[Records from a data collection]

▬▬▬▬▬▬

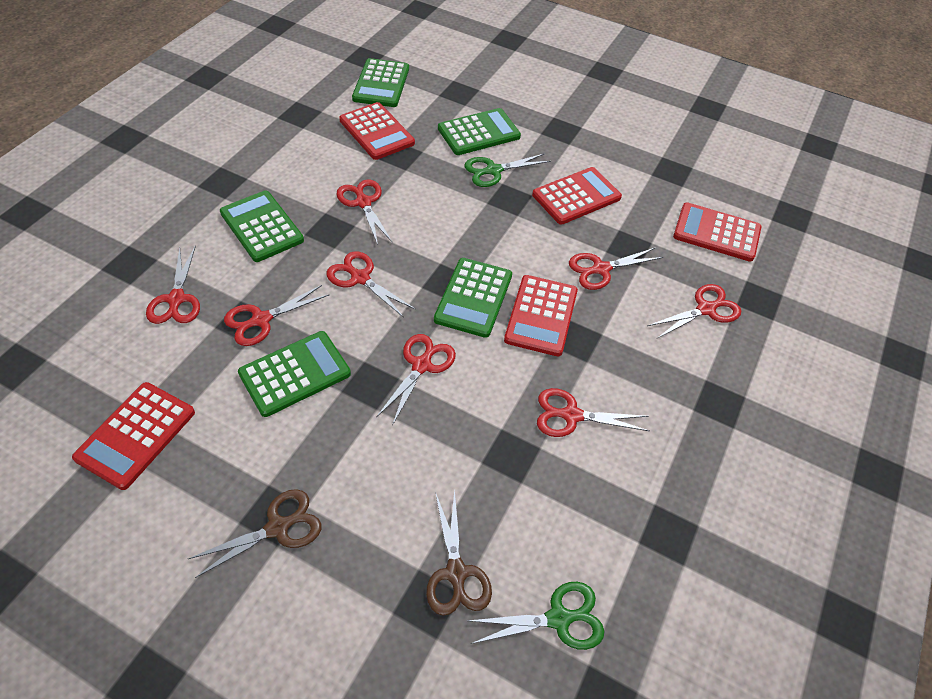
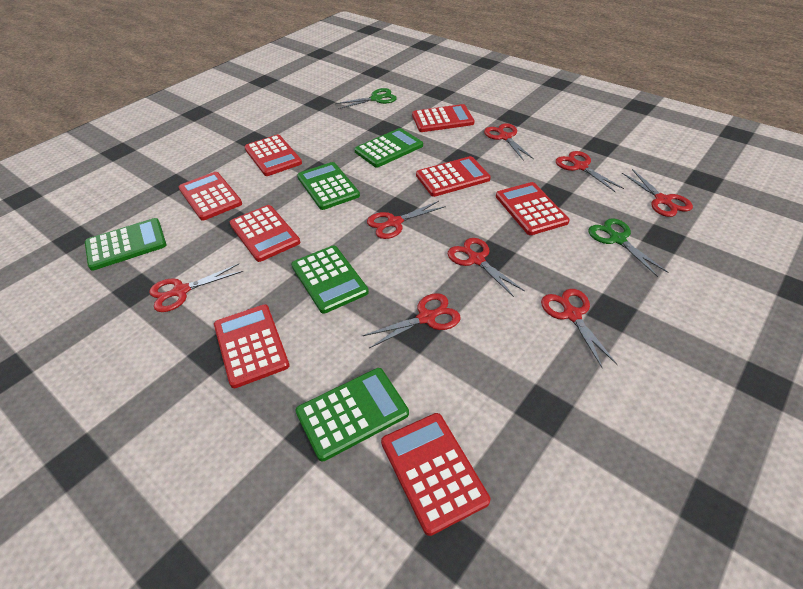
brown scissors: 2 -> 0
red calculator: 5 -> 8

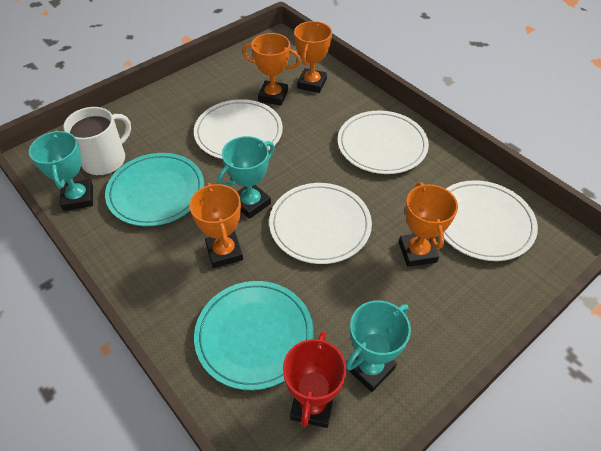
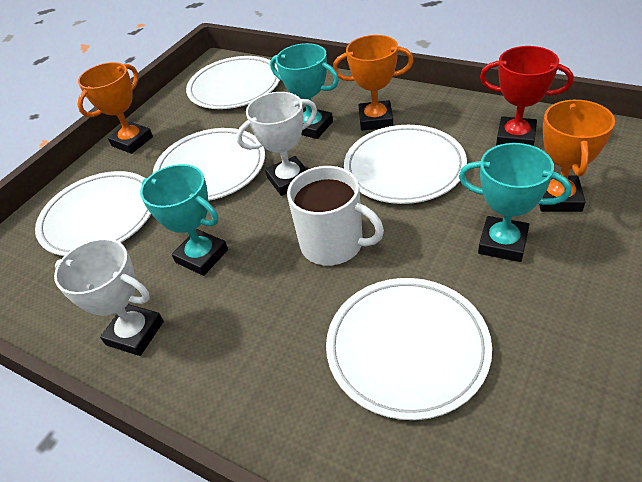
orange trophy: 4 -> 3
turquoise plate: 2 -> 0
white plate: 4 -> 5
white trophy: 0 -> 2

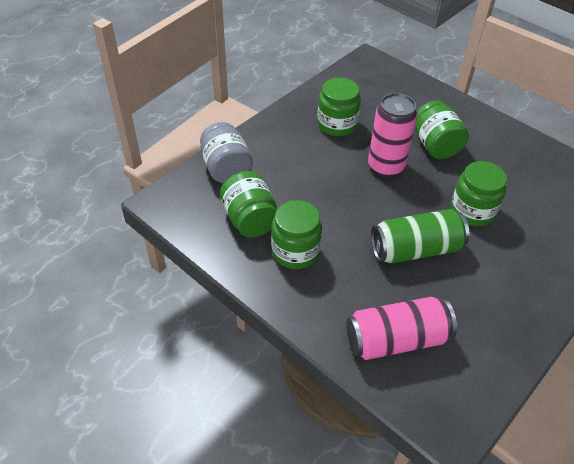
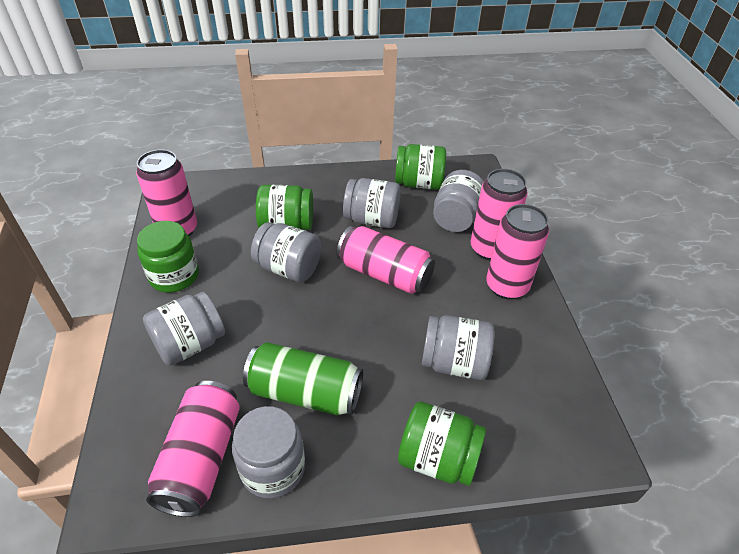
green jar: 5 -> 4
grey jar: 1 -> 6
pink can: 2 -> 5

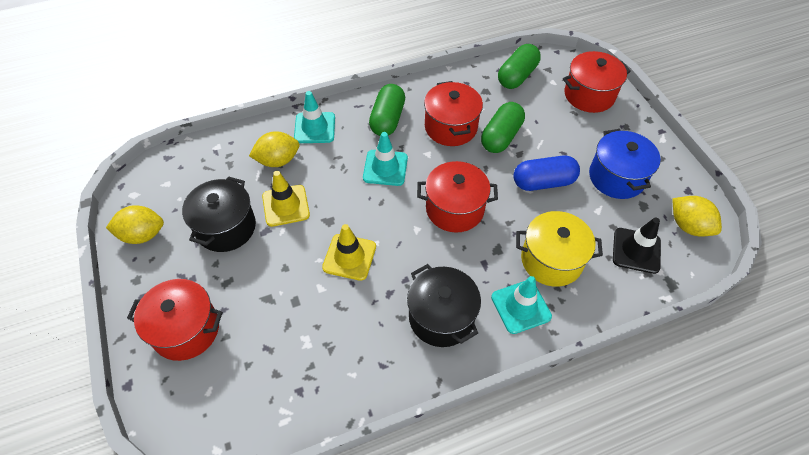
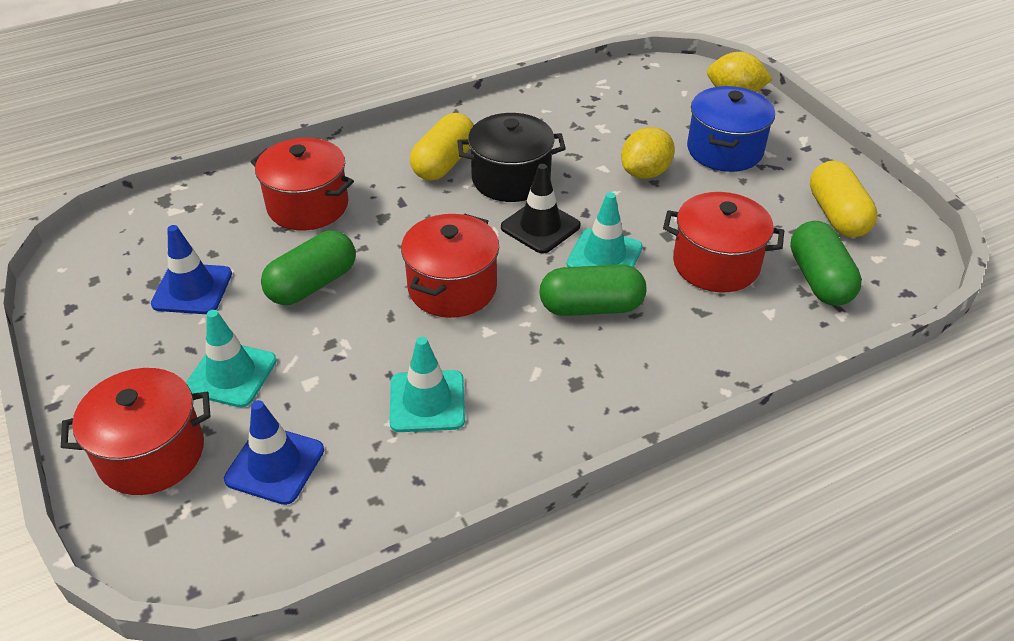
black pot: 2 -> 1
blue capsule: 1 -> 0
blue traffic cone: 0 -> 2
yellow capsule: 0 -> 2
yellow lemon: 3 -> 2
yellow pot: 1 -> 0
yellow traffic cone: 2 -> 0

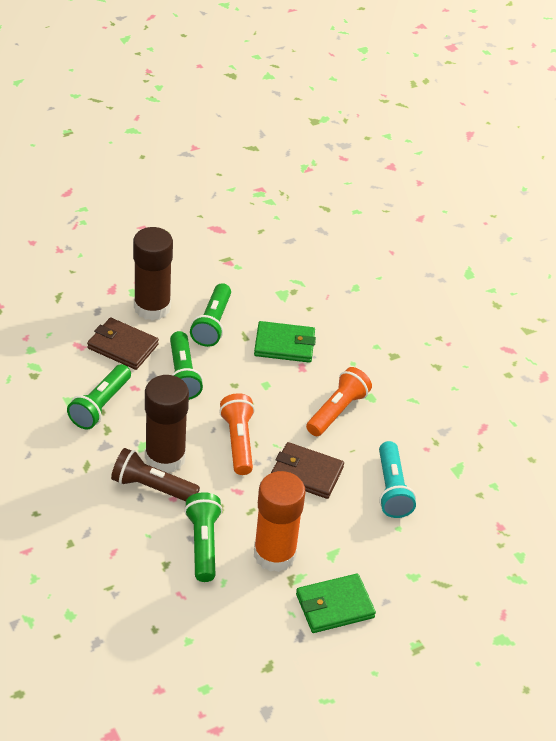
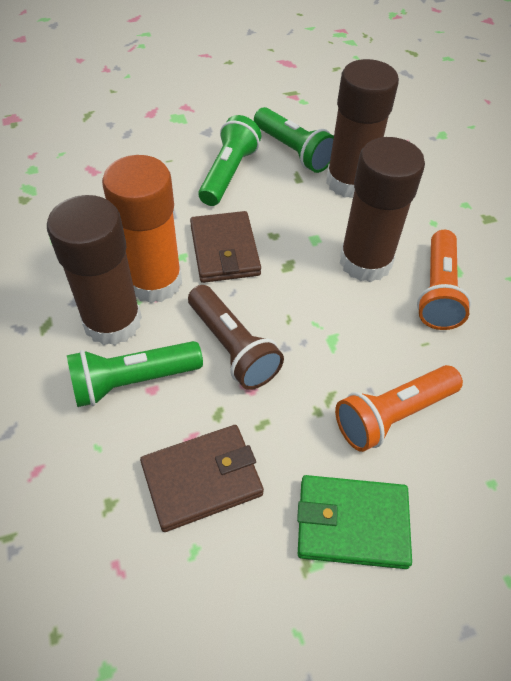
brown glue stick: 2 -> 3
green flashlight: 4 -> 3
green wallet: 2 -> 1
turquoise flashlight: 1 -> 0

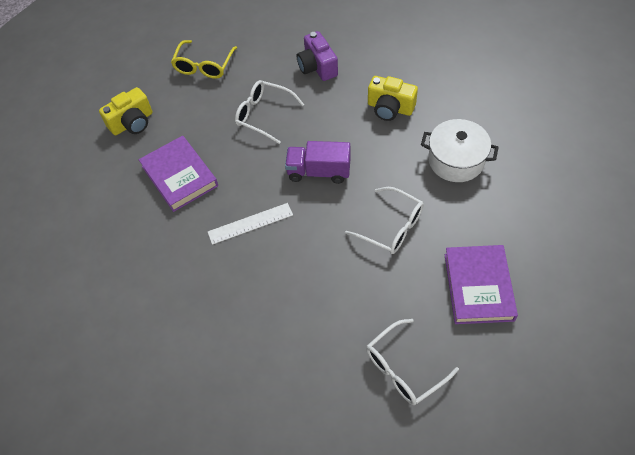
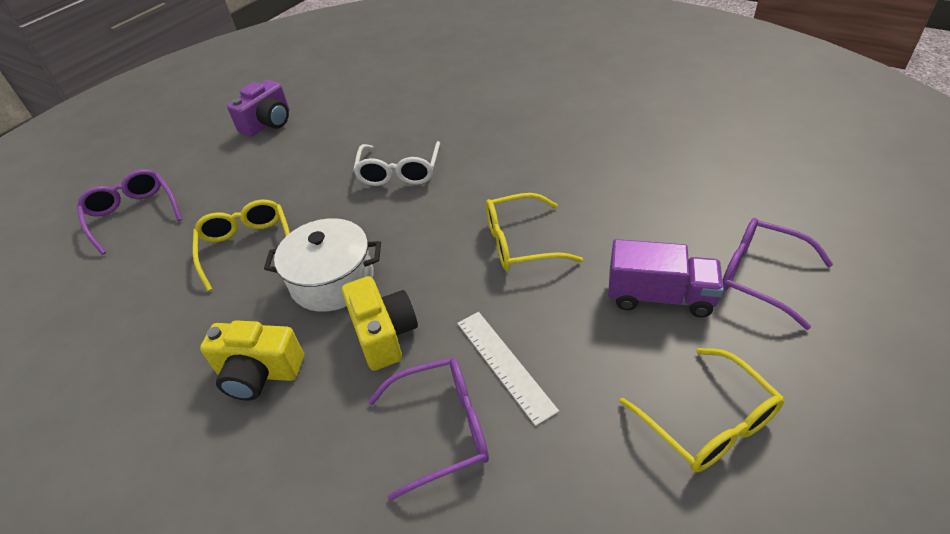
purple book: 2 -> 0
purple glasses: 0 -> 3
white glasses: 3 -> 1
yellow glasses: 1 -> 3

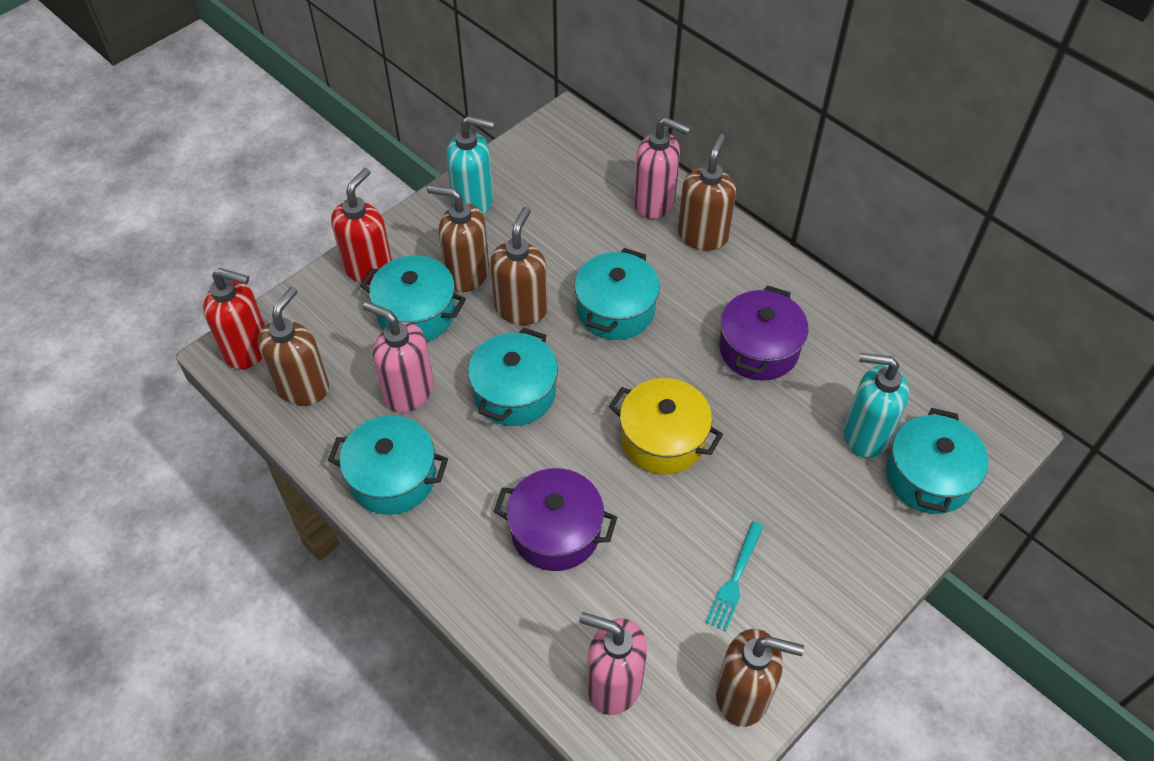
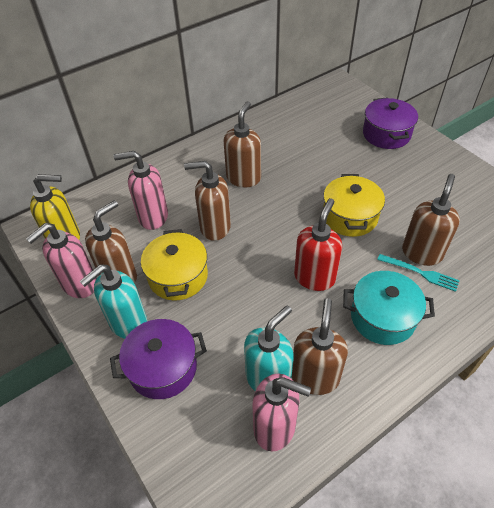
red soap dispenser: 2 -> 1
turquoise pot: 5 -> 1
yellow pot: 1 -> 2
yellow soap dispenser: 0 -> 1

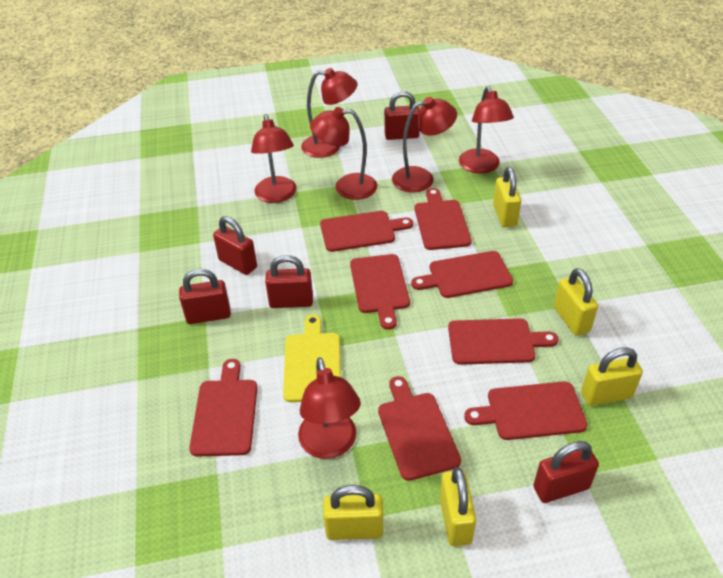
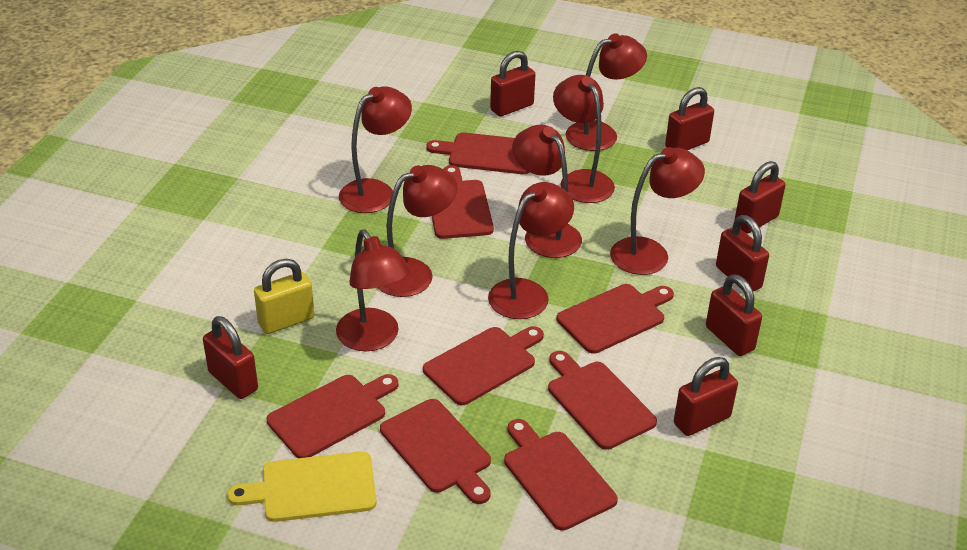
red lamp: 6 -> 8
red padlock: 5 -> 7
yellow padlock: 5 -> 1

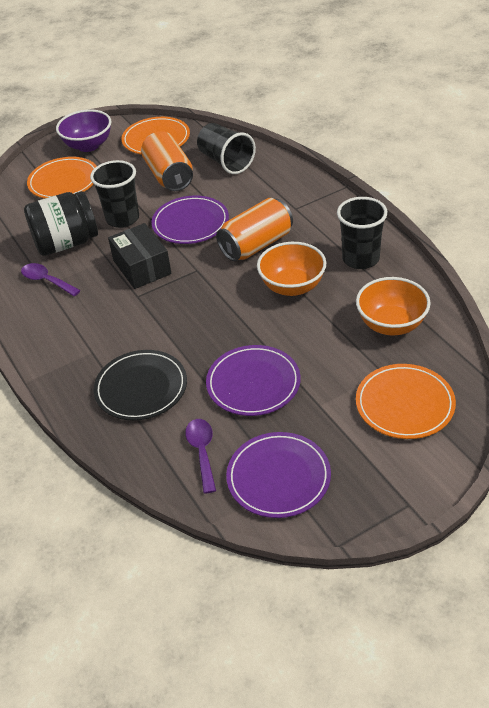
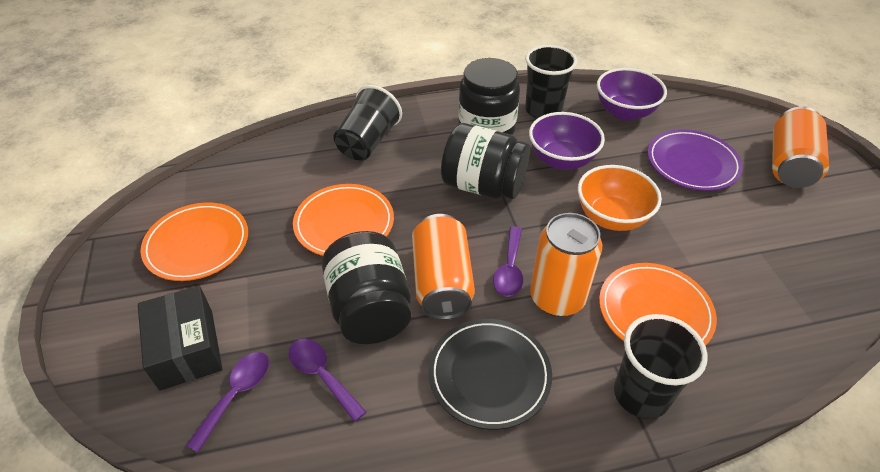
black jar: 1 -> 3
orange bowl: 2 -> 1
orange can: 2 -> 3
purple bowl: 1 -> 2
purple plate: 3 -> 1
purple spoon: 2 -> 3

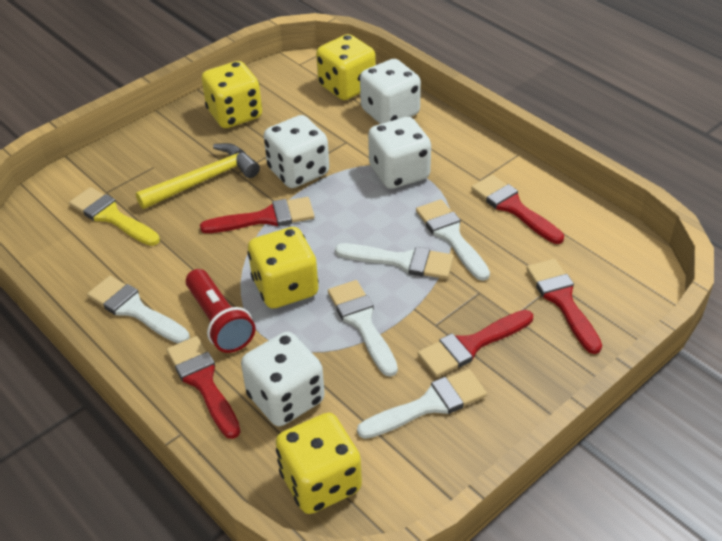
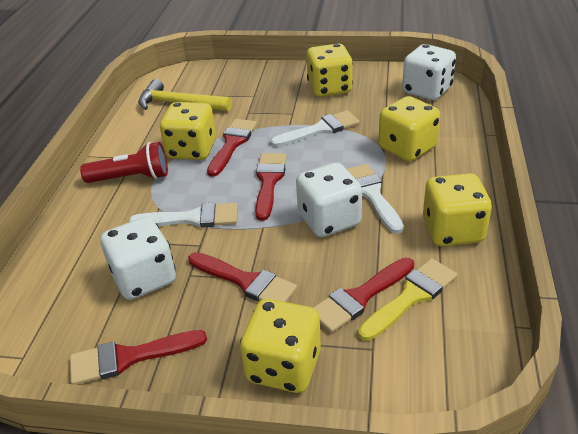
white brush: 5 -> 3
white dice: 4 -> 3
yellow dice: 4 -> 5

▬▬▬▬▬▬

● About this task
From the line holding "blue traffic cone: 0 -> 2" to the final line of the data above, give each line again exactly, both ends included, and drop the pictures.

● Task response
blue traffic cone: 0 -> 2
yellow capsule: 0 -> 2
yellow lemon: 3 -> 2
yellow pot: 1 -> 0
yellow traffic cone: 2 -> 0

brown glue stick: 2 -> 3
green flashlight: 4 -> 3
green wallet: 2 -> 1
turquoise flashlight: 1 -> 0

purple book: 2 -> 0
purple glasses: 0 -> 3
white glasses: 3 -> 1
yellow glasses: 1 -> 3

red soap dispenser: 2 -> 1
turquoise pot: 5 -> 1
yellow pot: 1 -> 2
yellow soap dispenser: 0 -> 1

red lamp: 6 -> 8
red padlock: 5 -> 7
yellow padlock: 5 -> 1

black jar: 1 -> 3
orange bowl: 2 -> 1
orange can: 2 -> 3
purple bowl: 1 -> 2
purple plate: 3 -> 1
purple spoon: 2 -> 3

white brush: 5 -> 3
white dice: 4 -> 3
yellow dice: 4 -> 5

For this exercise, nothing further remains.